** EXERCISE INPUTS follows **
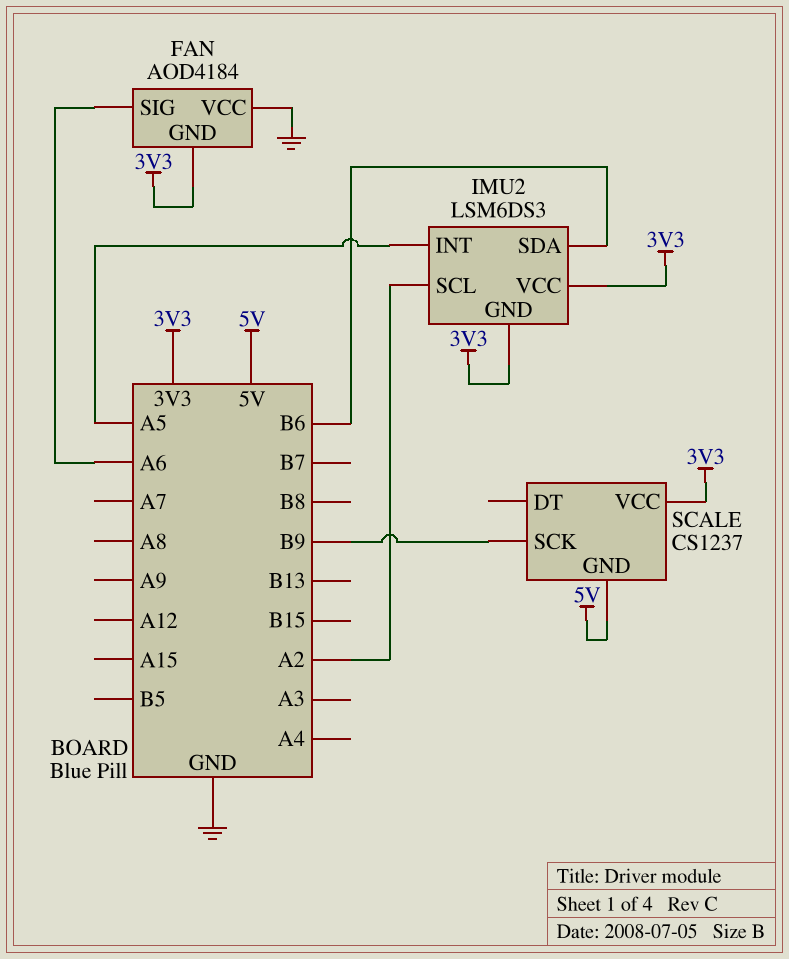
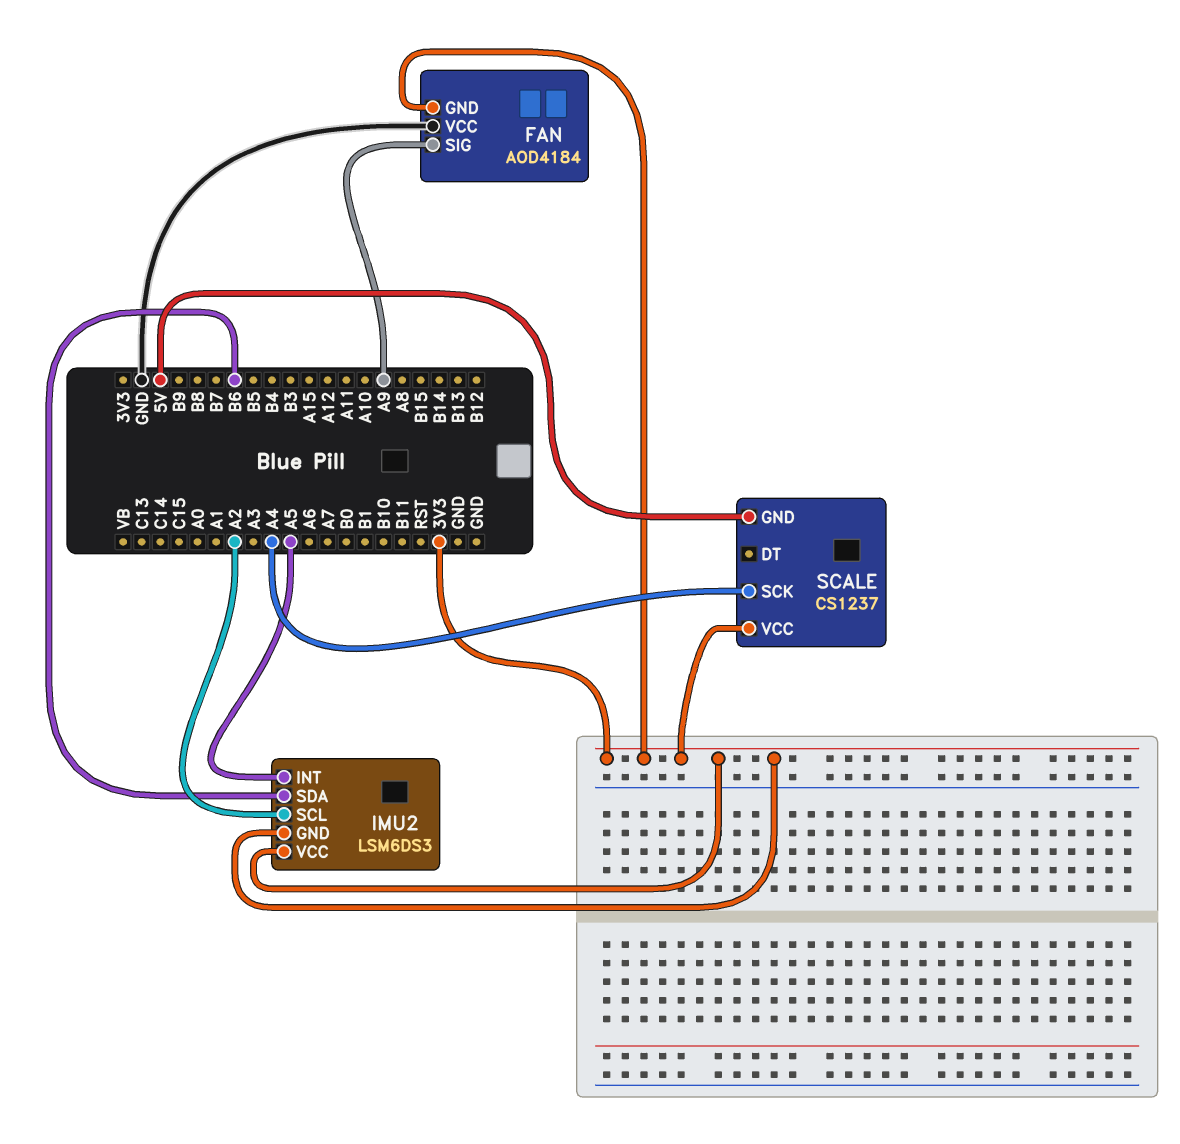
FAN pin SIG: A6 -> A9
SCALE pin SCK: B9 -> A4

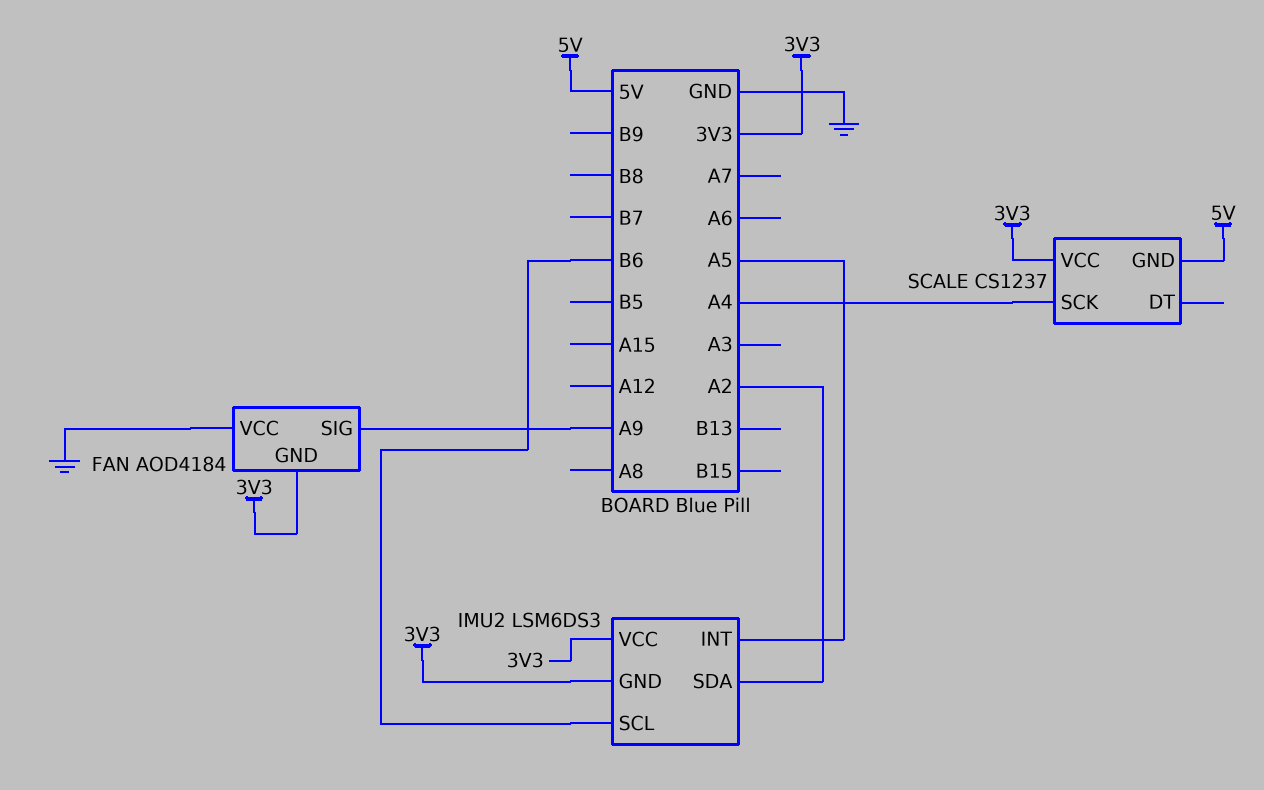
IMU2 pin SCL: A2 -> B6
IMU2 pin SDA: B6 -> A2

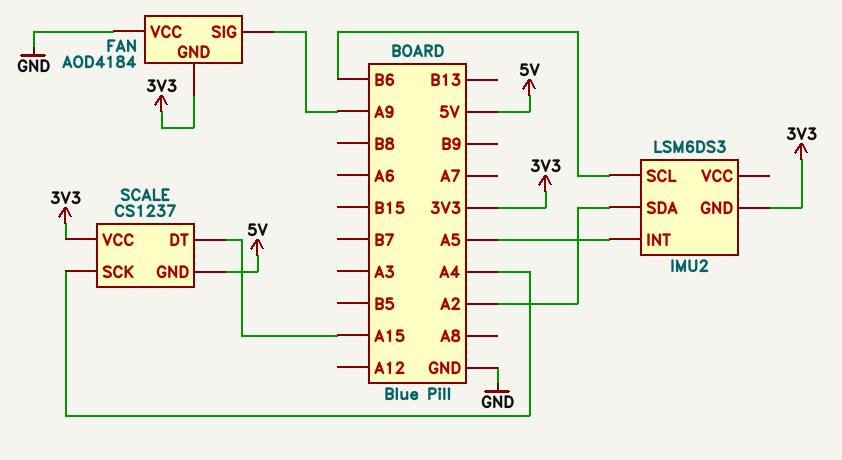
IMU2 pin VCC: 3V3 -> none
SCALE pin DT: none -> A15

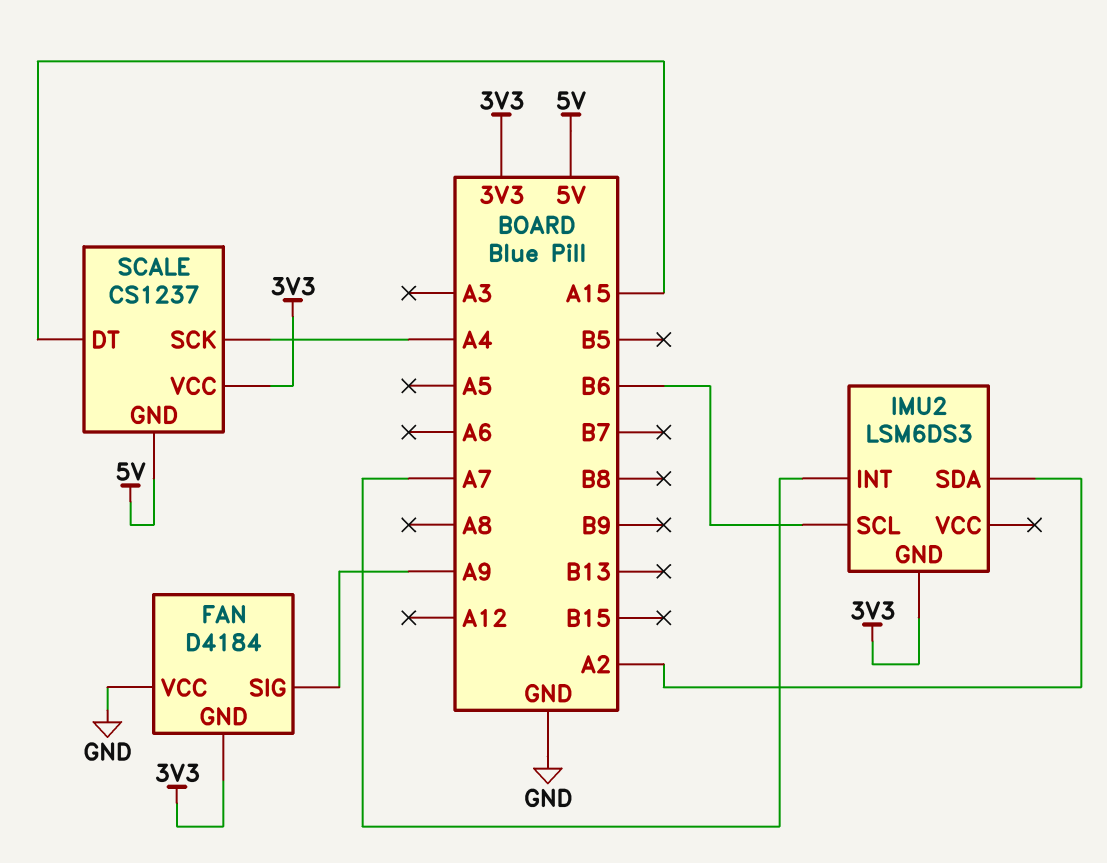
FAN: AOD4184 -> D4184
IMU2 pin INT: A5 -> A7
** End of EXERCISE INPUTS **
** EXERCISE INPUTS follows **
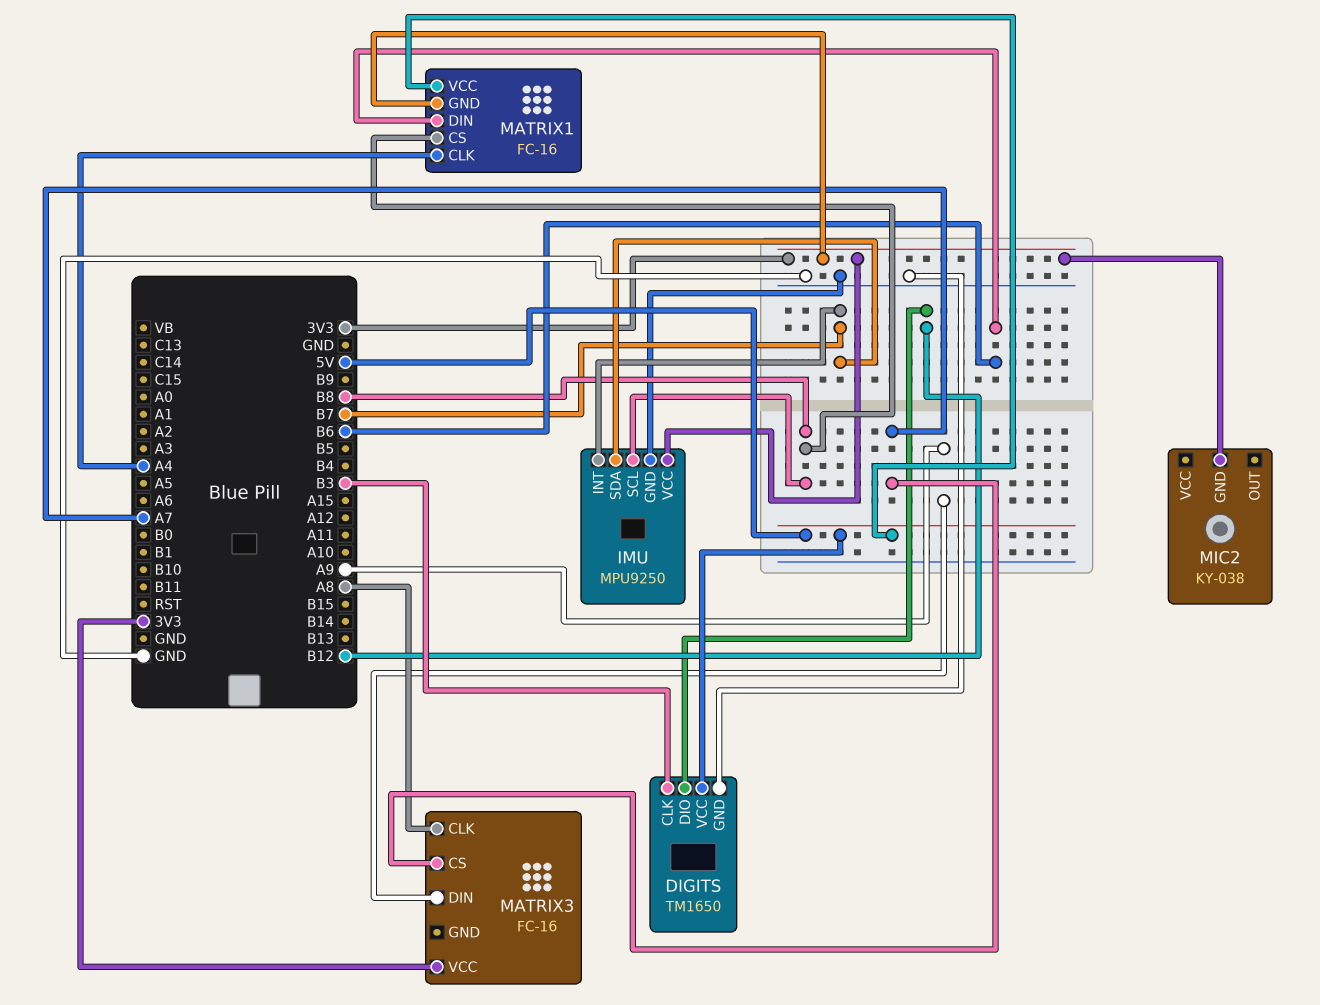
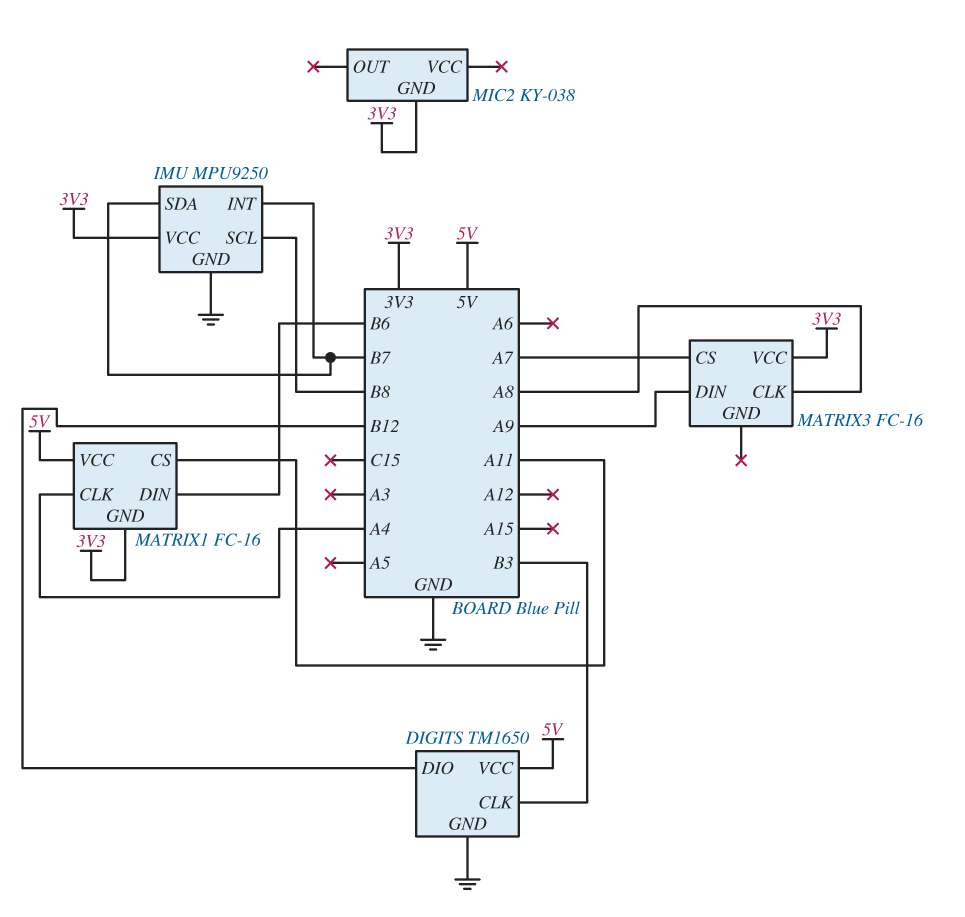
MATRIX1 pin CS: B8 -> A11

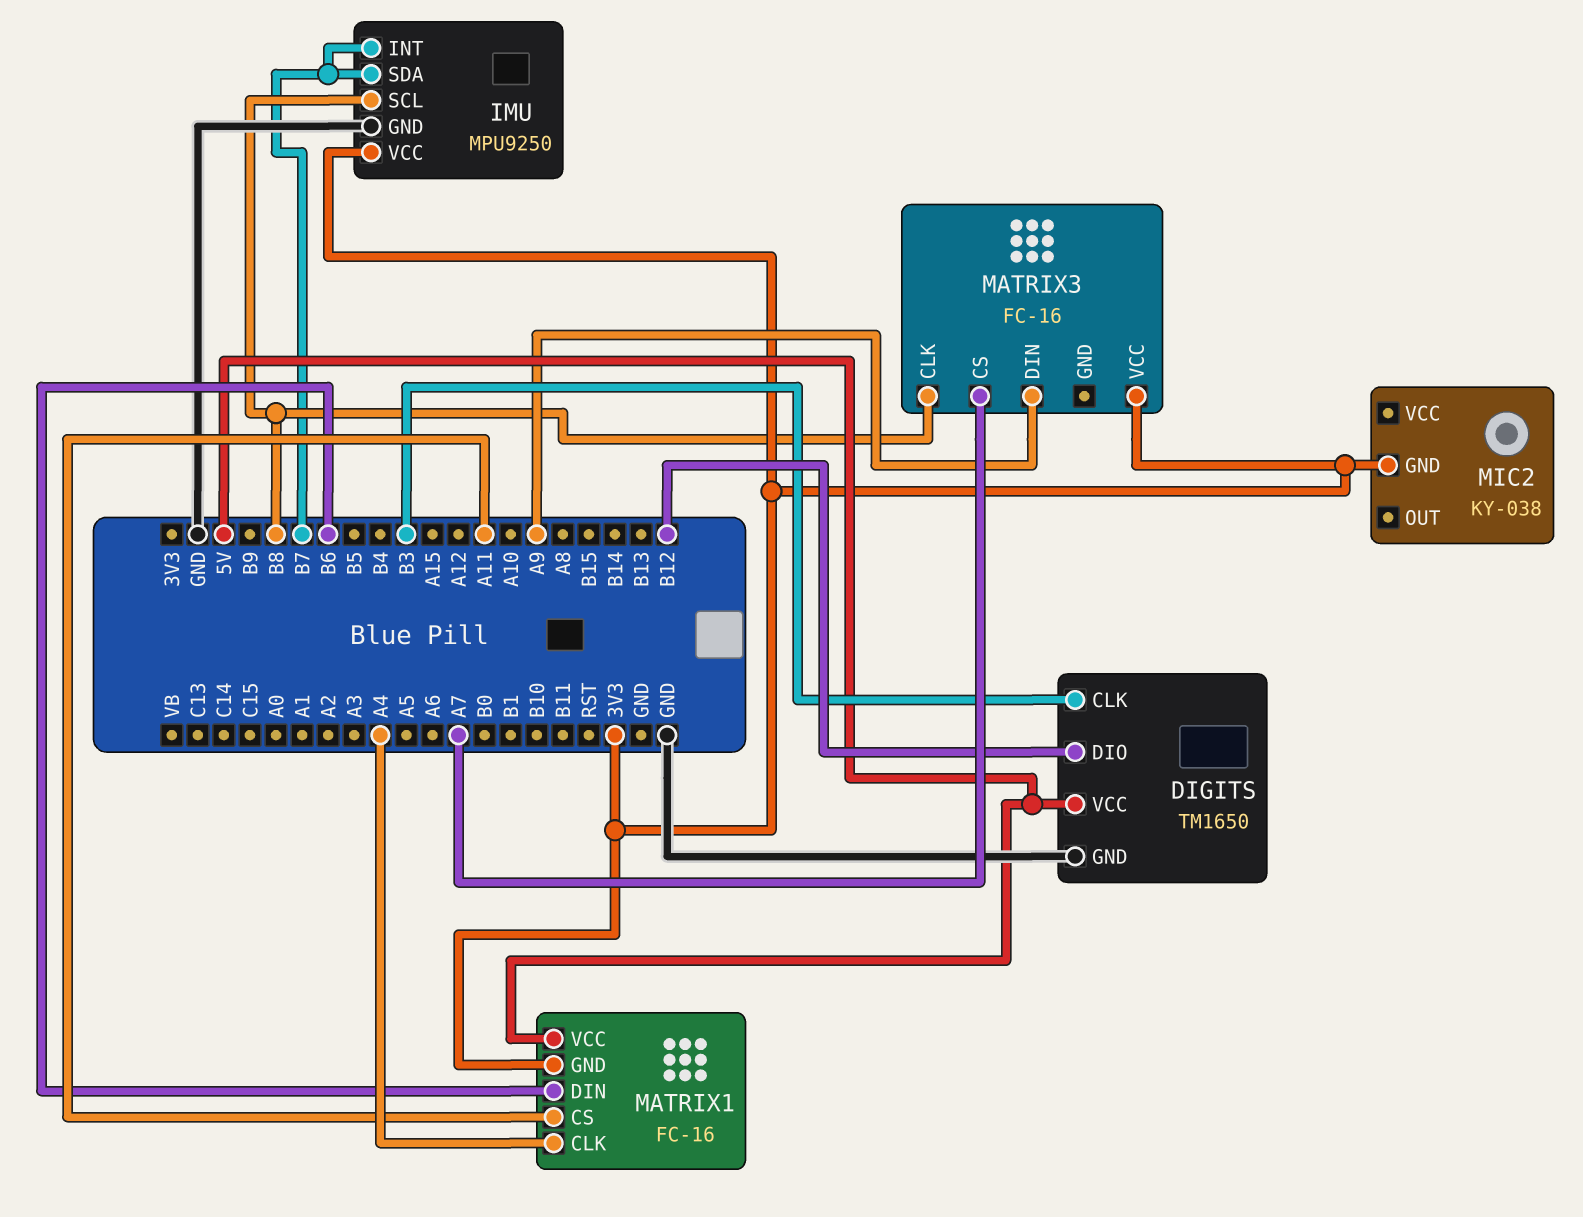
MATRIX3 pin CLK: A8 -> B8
** End of EXERCISE INPUTS **
- DIRECTIONS
What lines above hold the word "SCALE"? List them all.

- RESPONSE TO THE EXERCISE
SCALE pin SCK: B9 -> A4
SCALE pin DT: none -> A15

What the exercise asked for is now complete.